● WHAT IS EXPECTED:
Leave out every picture, and output exactly the lines from the line containing "SCALE2: NAU7802 -> HX711" through the last line of the data.

● Change detection data:
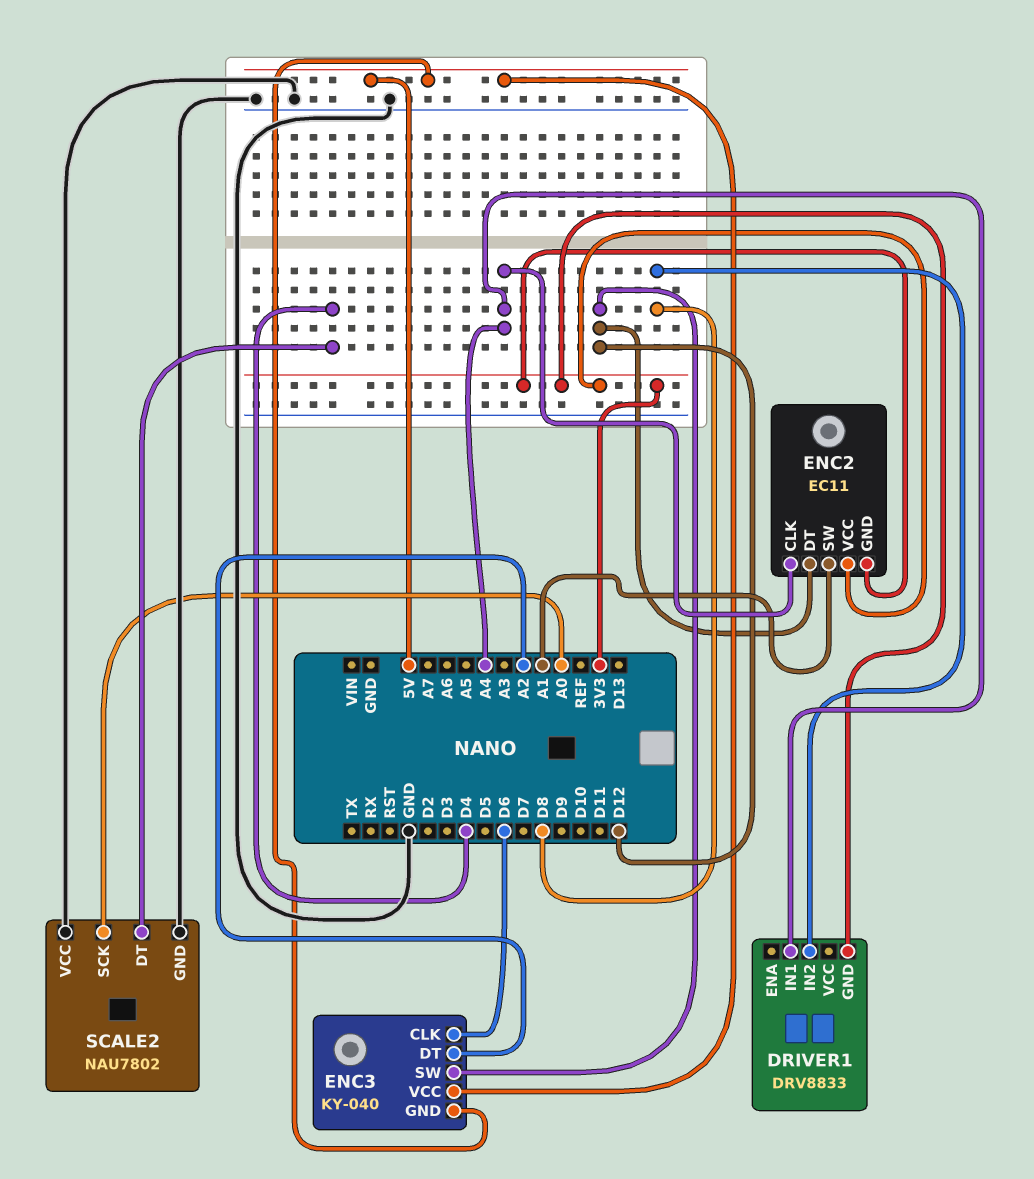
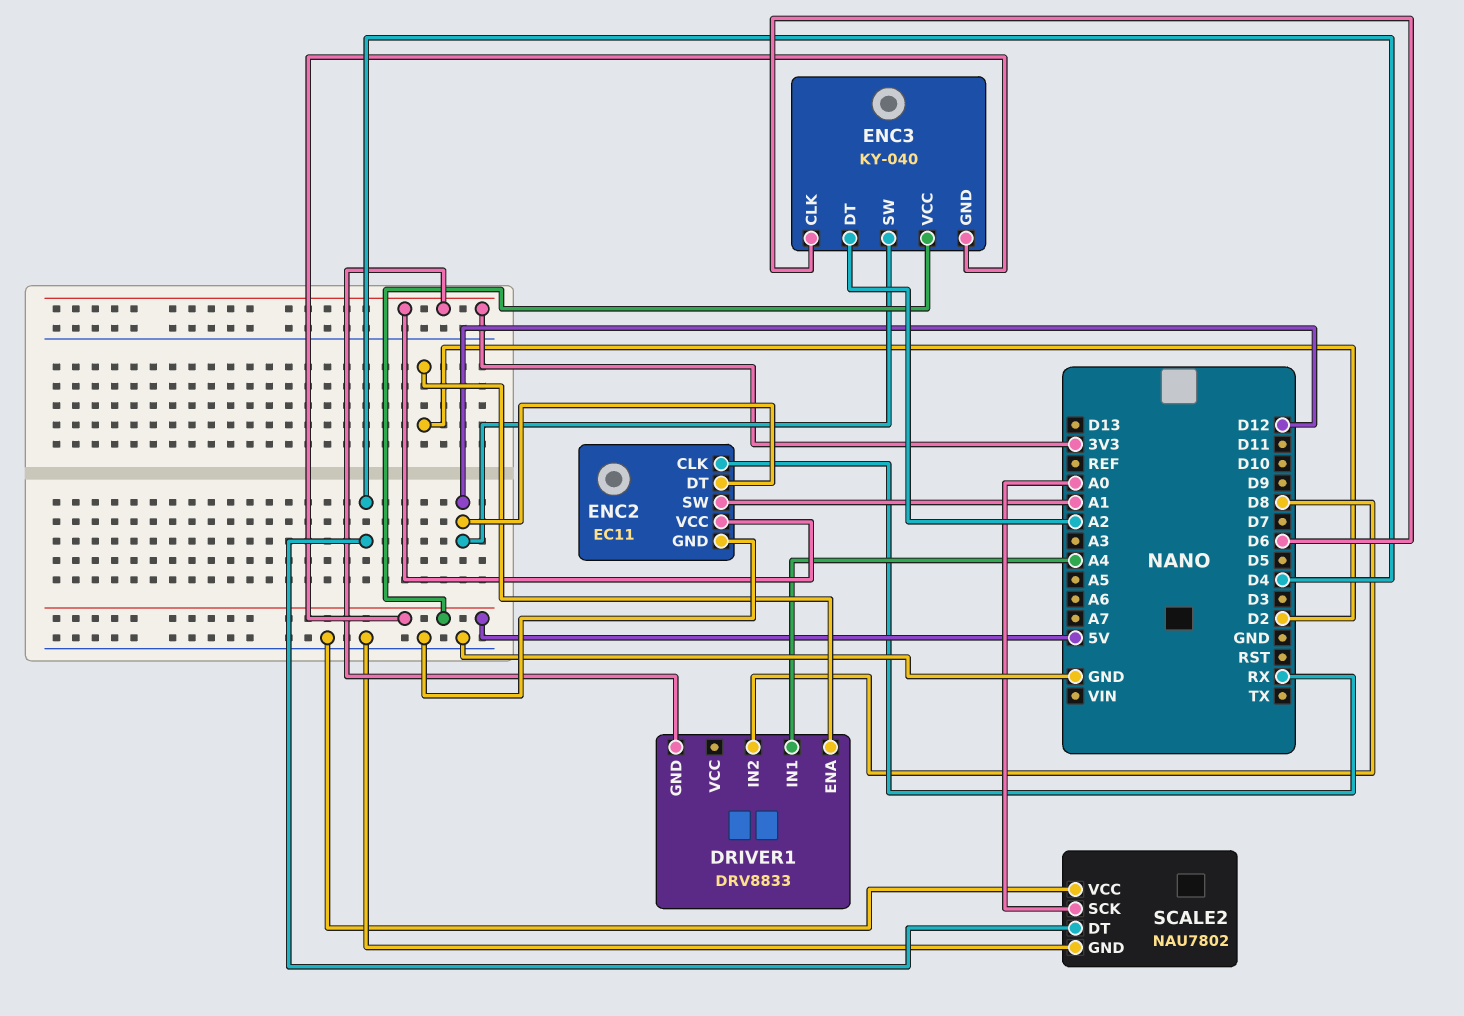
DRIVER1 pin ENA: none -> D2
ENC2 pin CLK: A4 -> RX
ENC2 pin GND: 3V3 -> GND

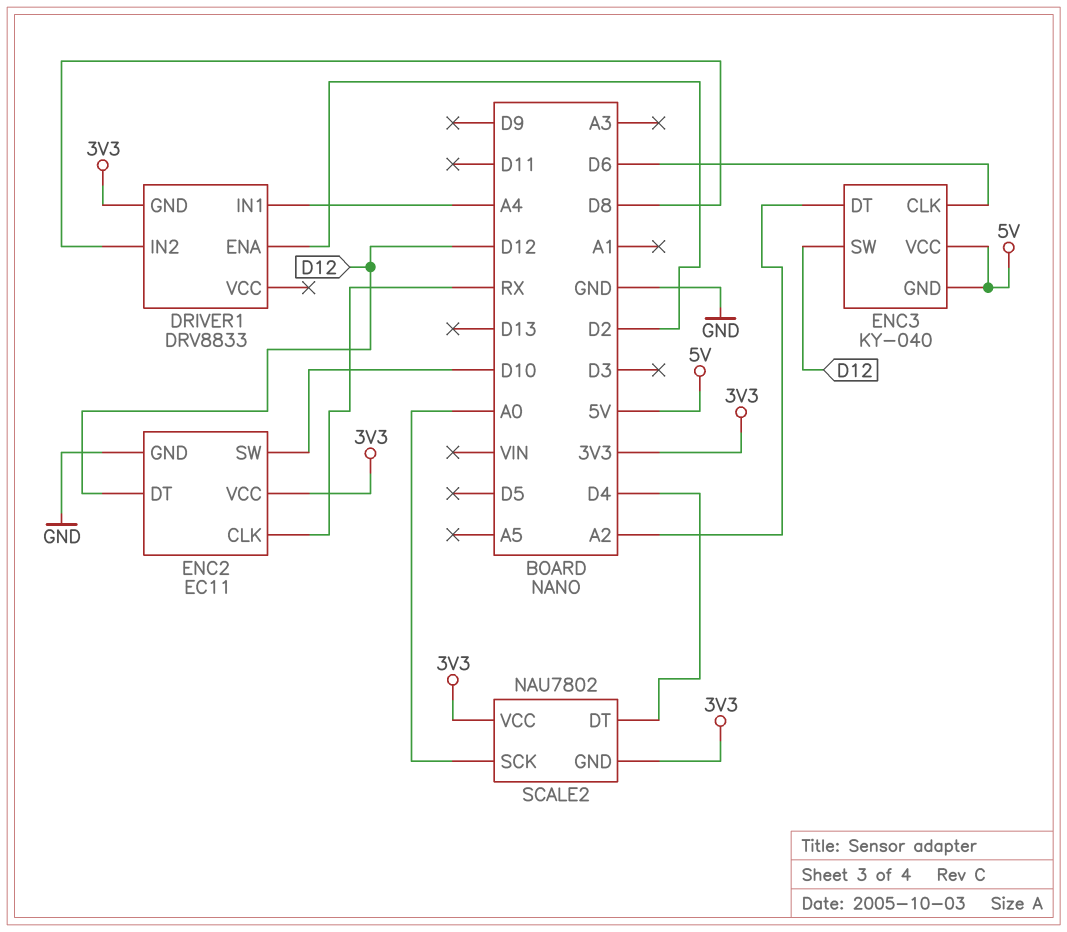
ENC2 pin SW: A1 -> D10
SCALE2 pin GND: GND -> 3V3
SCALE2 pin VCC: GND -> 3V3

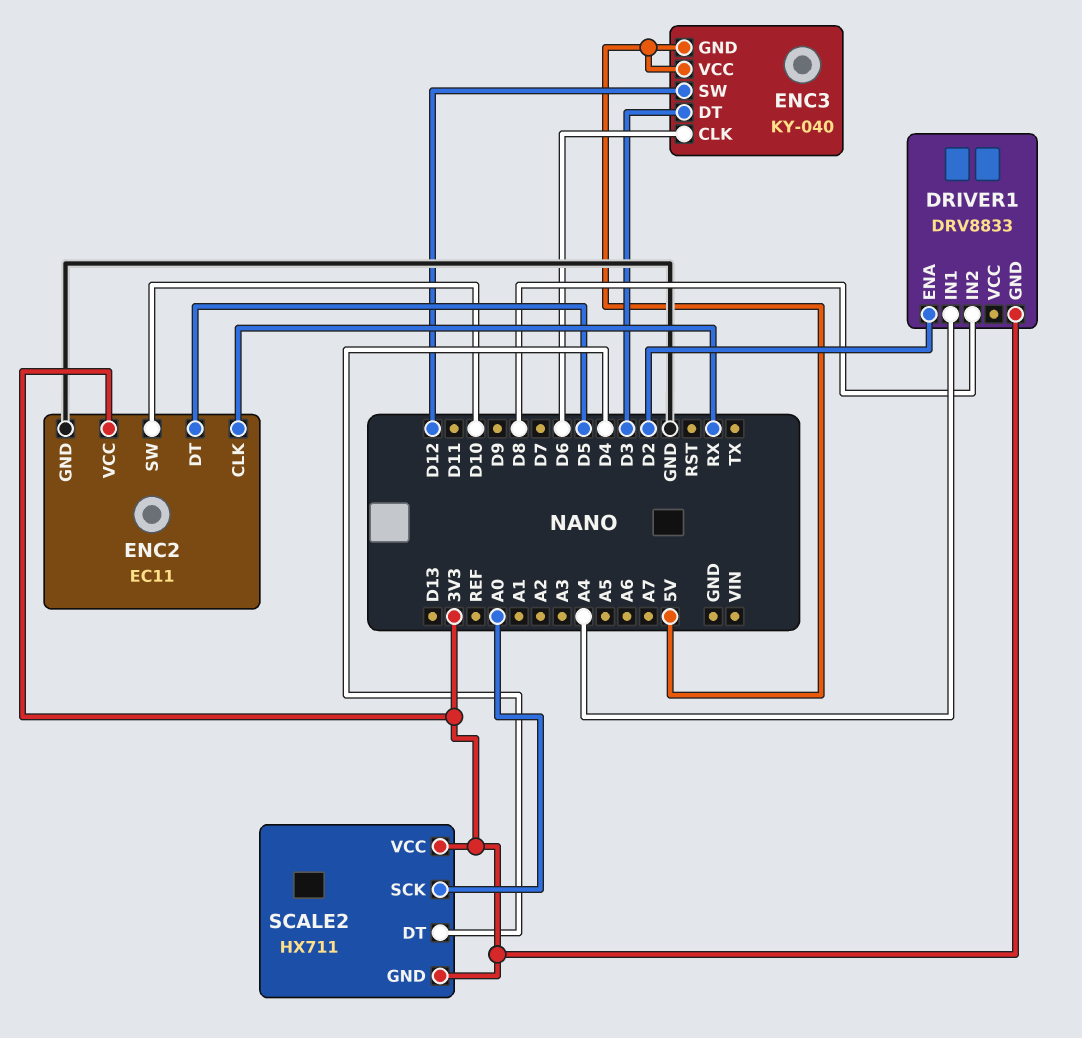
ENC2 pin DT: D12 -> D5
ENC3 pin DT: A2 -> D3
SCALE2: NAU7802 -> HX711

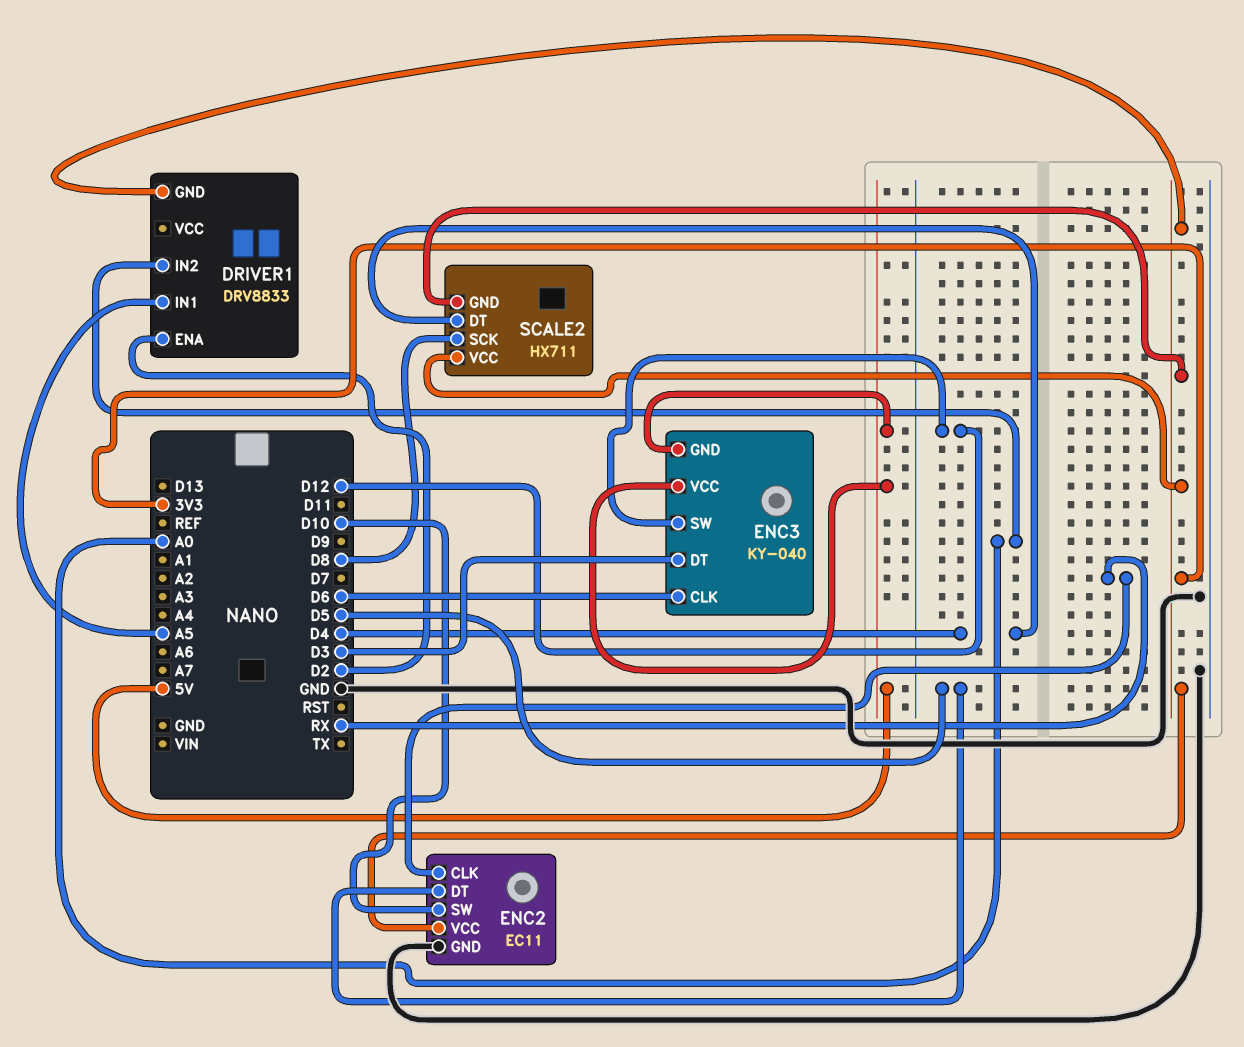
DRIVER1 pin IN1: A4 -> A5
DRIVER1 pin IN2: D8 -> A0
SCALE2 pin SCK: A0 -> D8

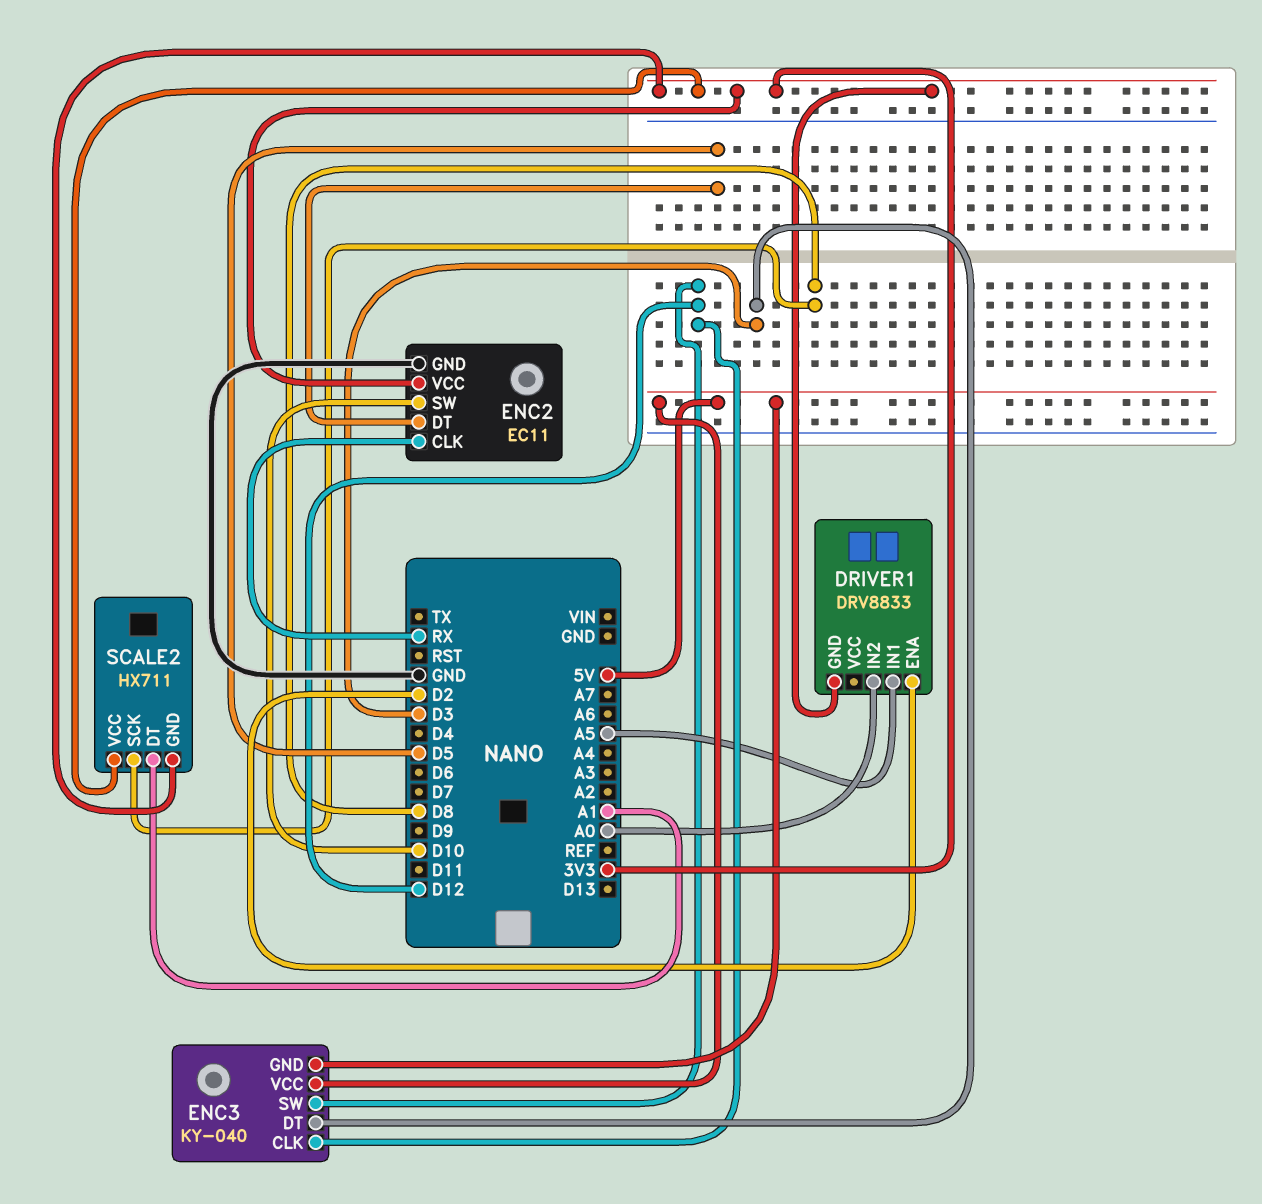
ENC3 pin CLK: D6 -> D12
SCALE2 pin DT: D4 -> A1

● RESULT:
SCALE2: NAU7802 -> HX711

DRIVER1 pin IN1: A4 -> A5
DRIVER1 pin IN2: D8 -> A0
SCALE2 pin SCK: A0 -> D8

ENC3 pin CLK: D6 -> D12
SCALE2 pin DT: D4 -> A1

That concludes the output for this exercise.